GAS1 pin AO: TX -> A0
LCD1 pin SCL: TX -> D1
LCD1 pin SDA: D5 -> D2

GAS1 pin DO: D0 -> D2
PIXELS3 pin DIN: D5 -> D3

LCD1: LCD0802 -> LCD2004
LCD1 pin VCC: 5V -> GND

§ §

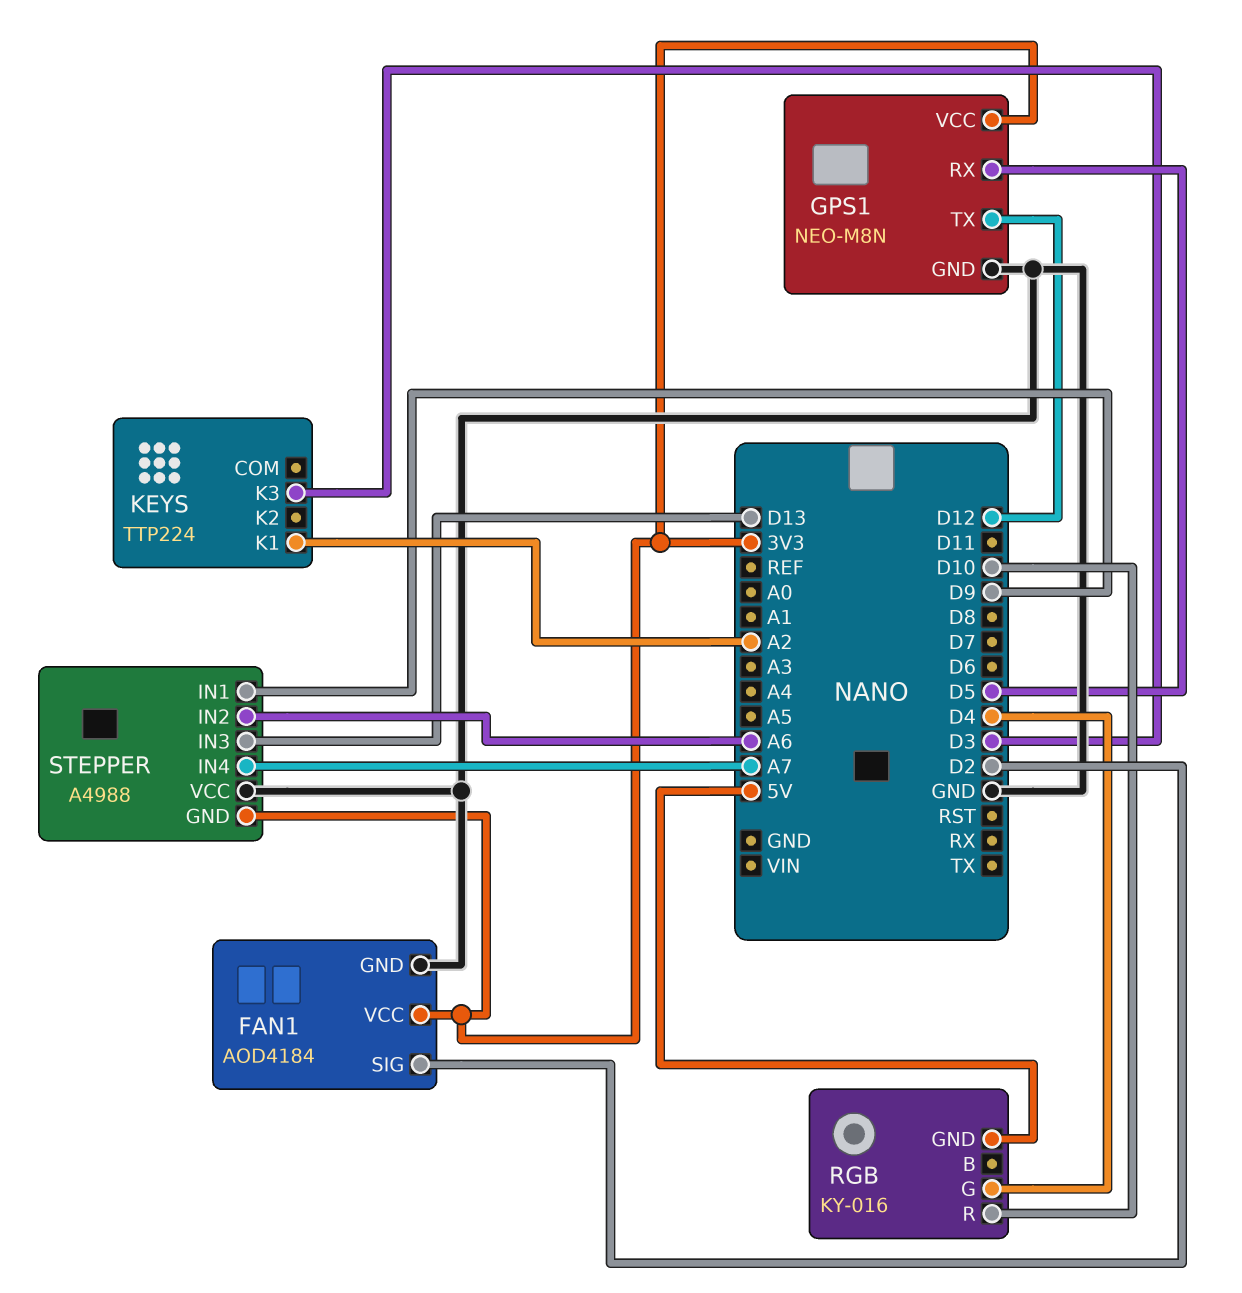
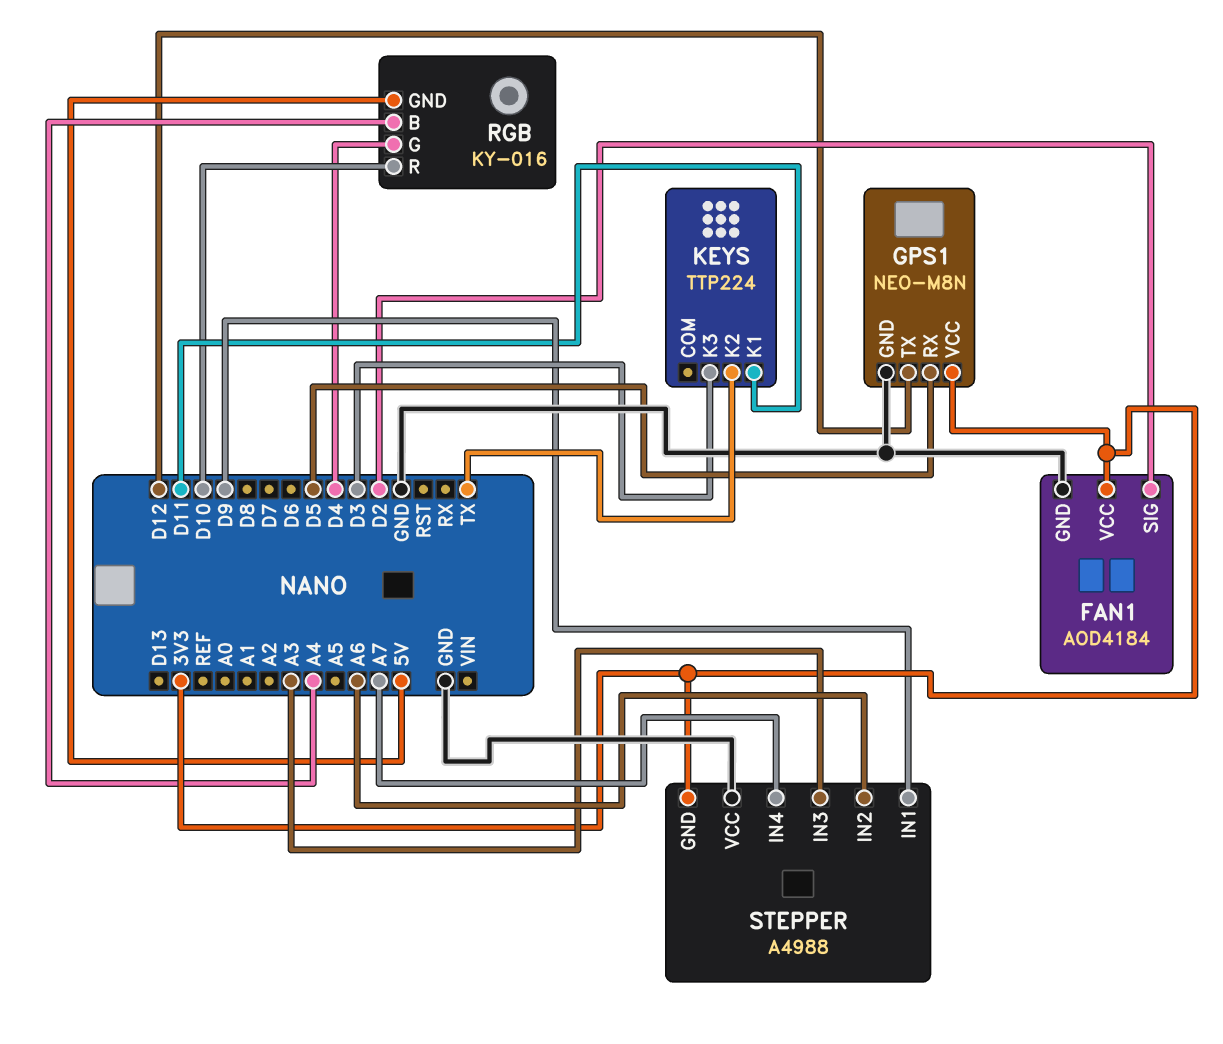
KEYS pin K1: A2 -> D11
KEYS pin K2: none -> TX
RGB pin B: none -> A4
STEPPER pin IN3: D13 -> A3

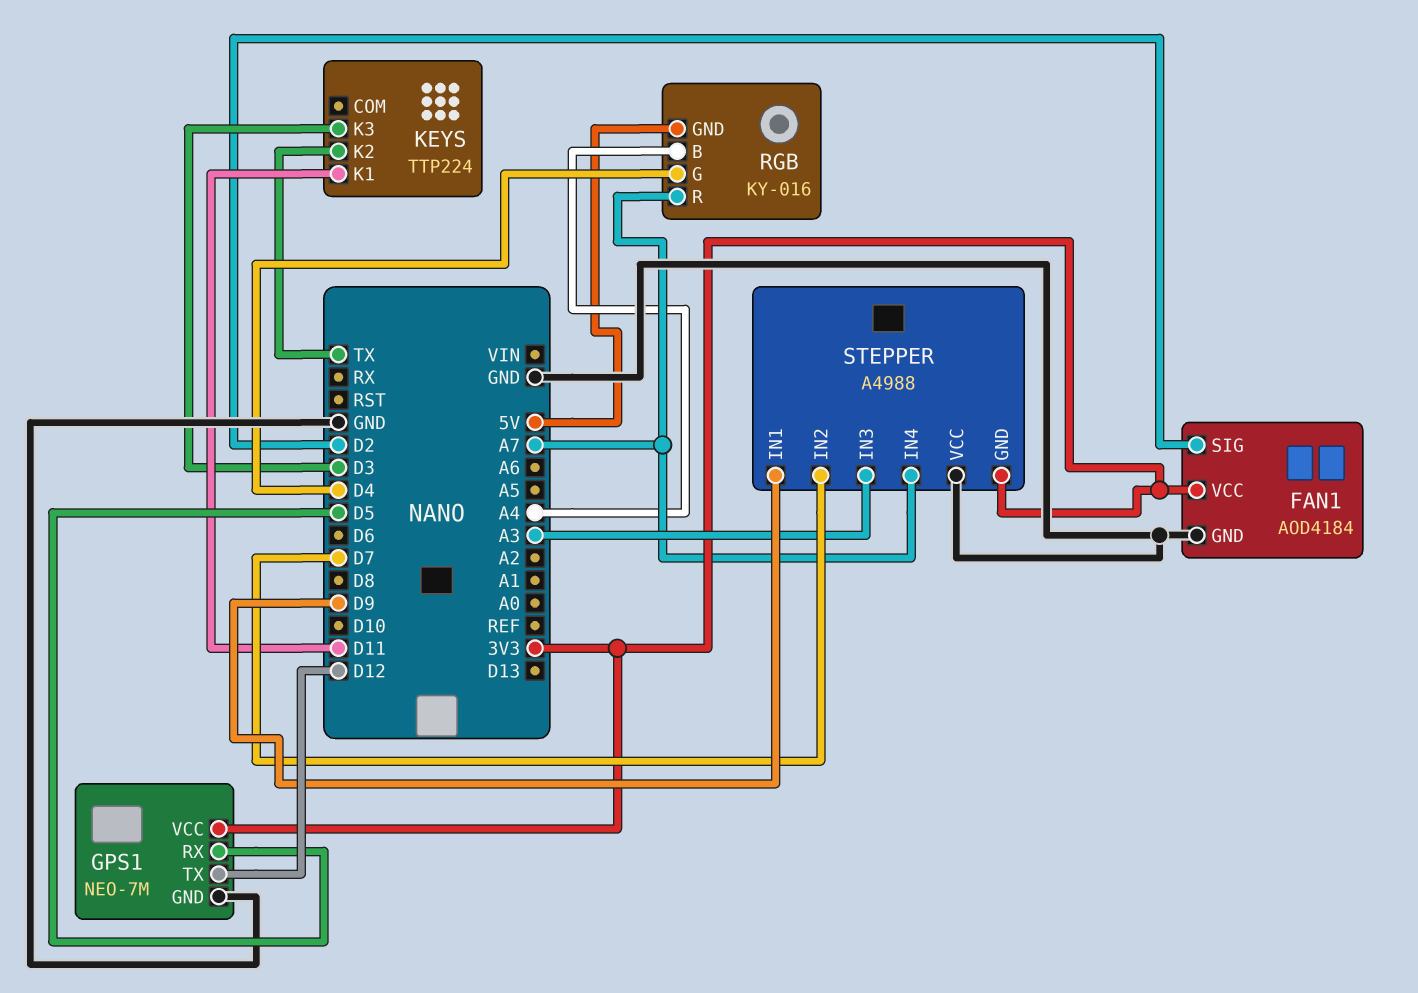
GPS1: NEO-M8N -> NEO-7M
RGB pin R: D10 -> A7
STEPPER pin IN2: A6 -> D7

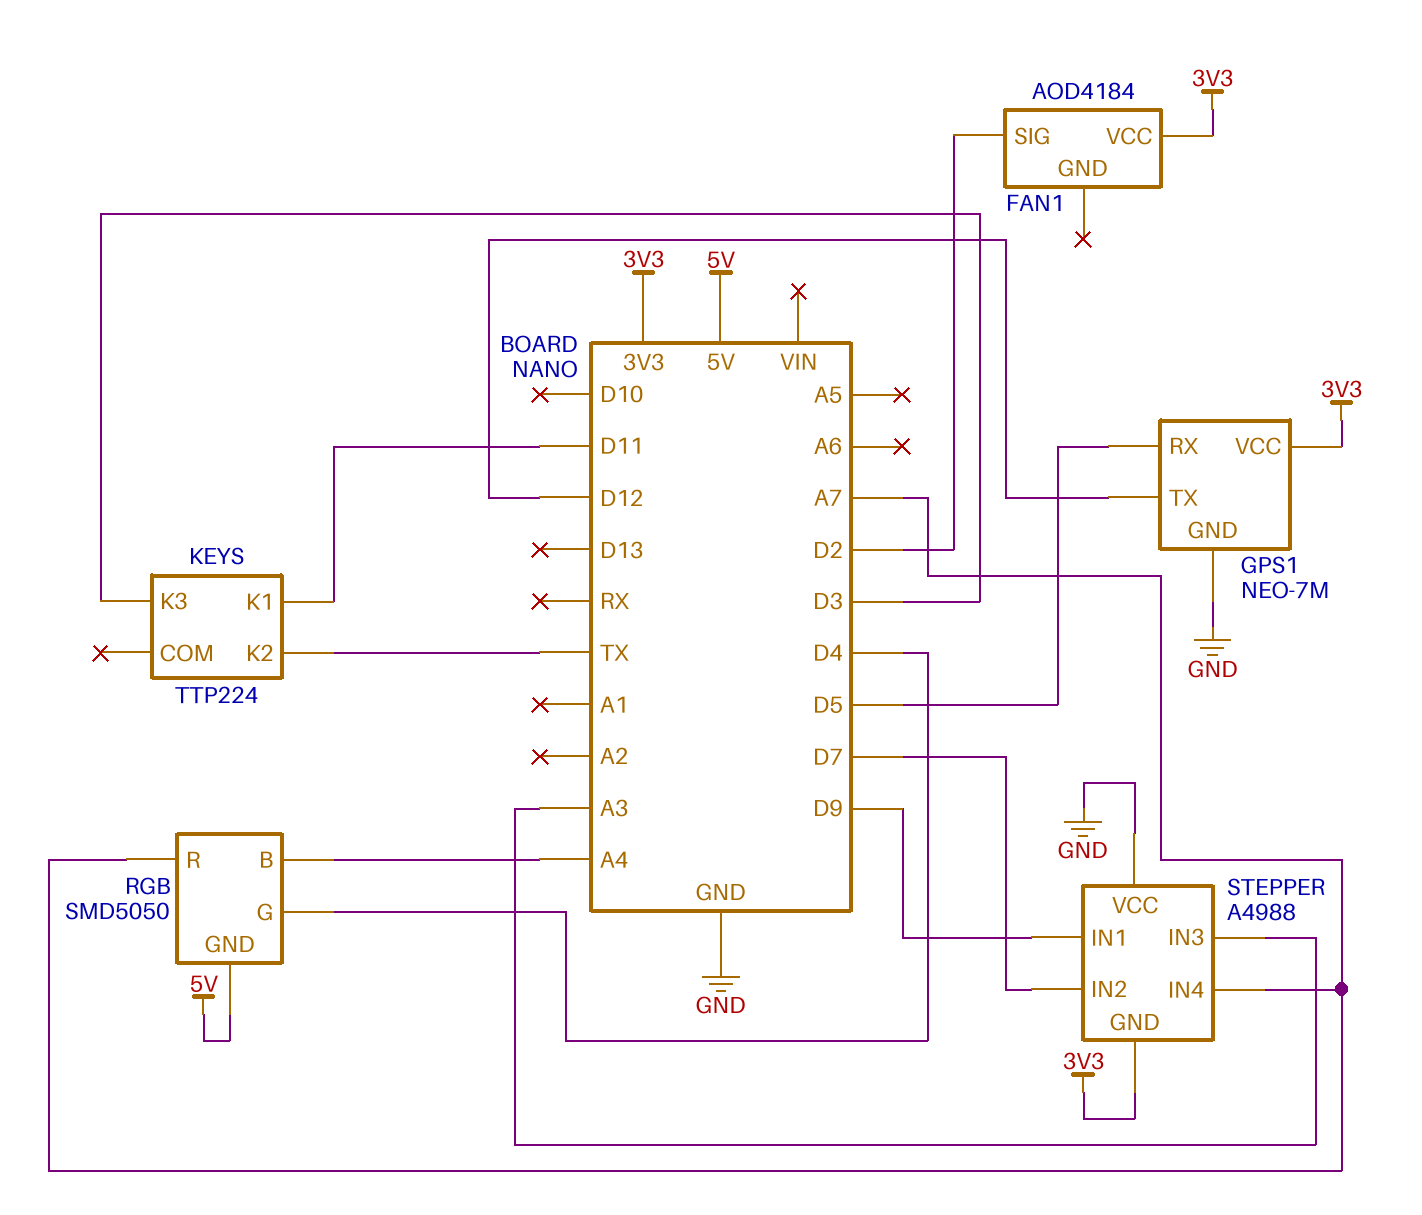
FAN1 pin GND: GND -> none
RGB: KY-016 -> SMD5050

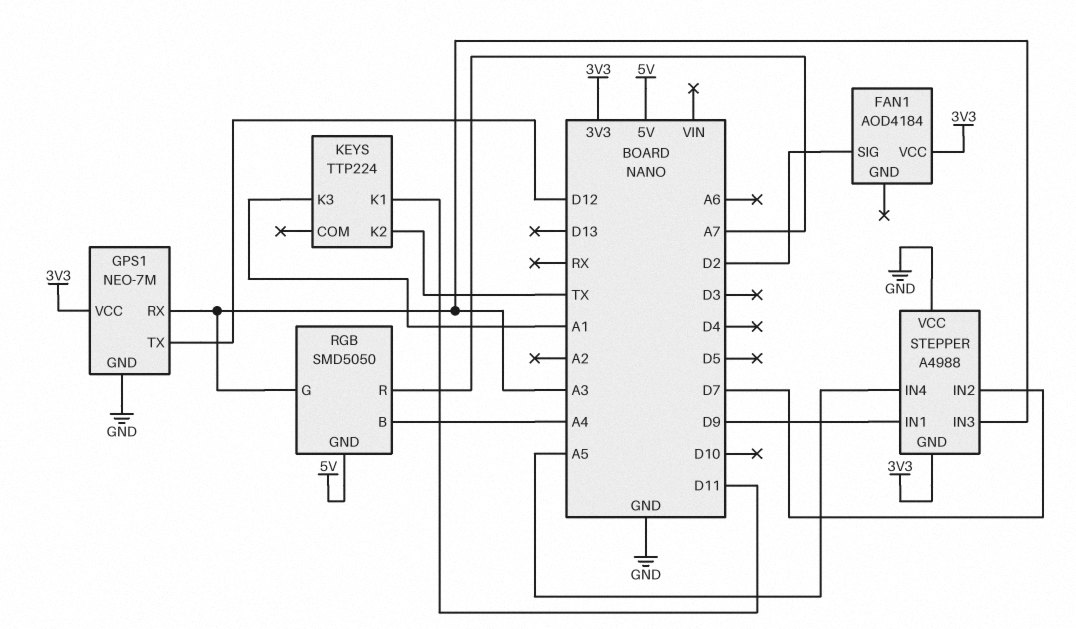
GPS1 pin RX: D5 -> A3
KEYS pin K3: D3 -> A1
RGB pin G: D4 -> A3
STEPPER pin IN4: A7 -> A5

§ §

EXERCISE: For this exercise, please set down exactly the lines of the listing above from the line with "KEYS pin K2: none -> TX" up to and including the line with "STEPPER pin IN4: A7 -> A5", and no pictures.

FINISHED TASK:
KEYS pin K2: none -> TX
RGB pin B: none -> A4
STEPPER pin IN3: D13 -> A3

GPS1: NEO-M8N -> NEO-7M
RGB pin R: D10 -> A7
STEPPER pin IN2: A6 -> D7

FAN1 pin GND: GND -> none
RGB: KY-016 -> SMD5050

GPS1 pin RX: D5 -> A3
KEYS pin K3: D3 -> A1
RGB pin G: D4 -> A3
STEPPER pin IN4: A7 -> A5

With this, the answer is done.